Goal of the exercise
Check each line of the material below for the word "seau". State how many lines have it, and nothing more.

Supplied information

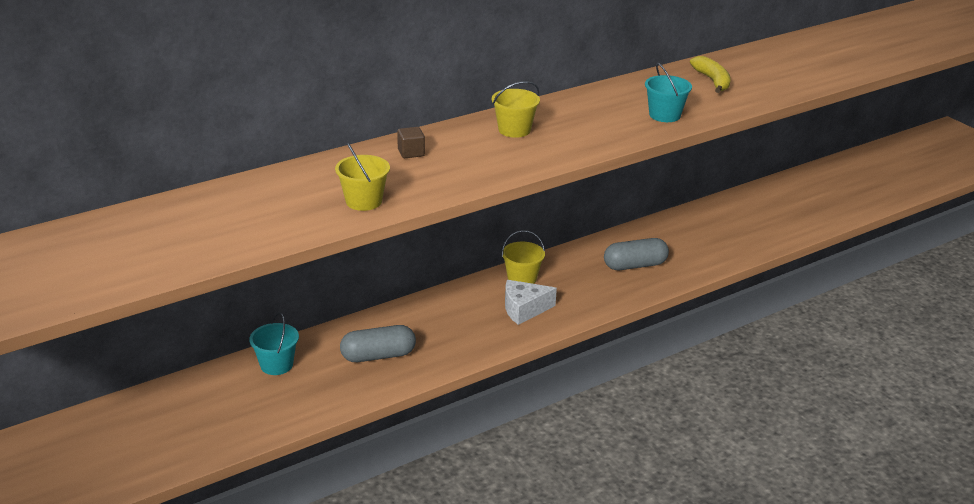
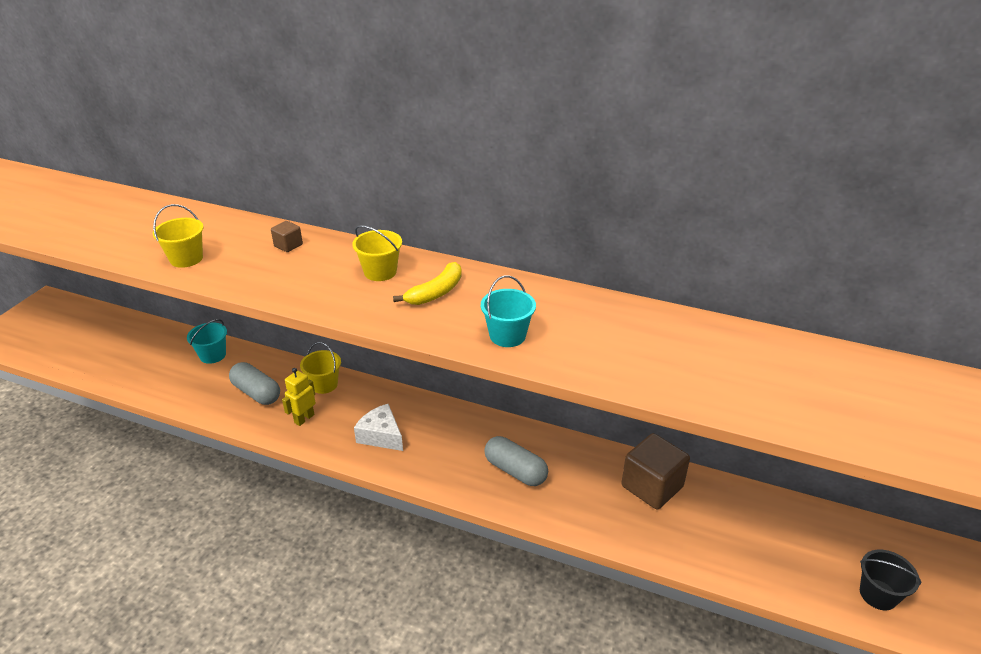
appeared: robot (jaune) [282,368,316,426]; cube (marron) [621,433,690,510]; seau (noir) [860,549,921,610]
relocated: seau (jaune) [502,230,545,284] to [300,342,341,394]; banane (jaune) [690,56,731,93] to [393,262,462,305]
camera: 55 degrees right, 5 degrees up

Task response
2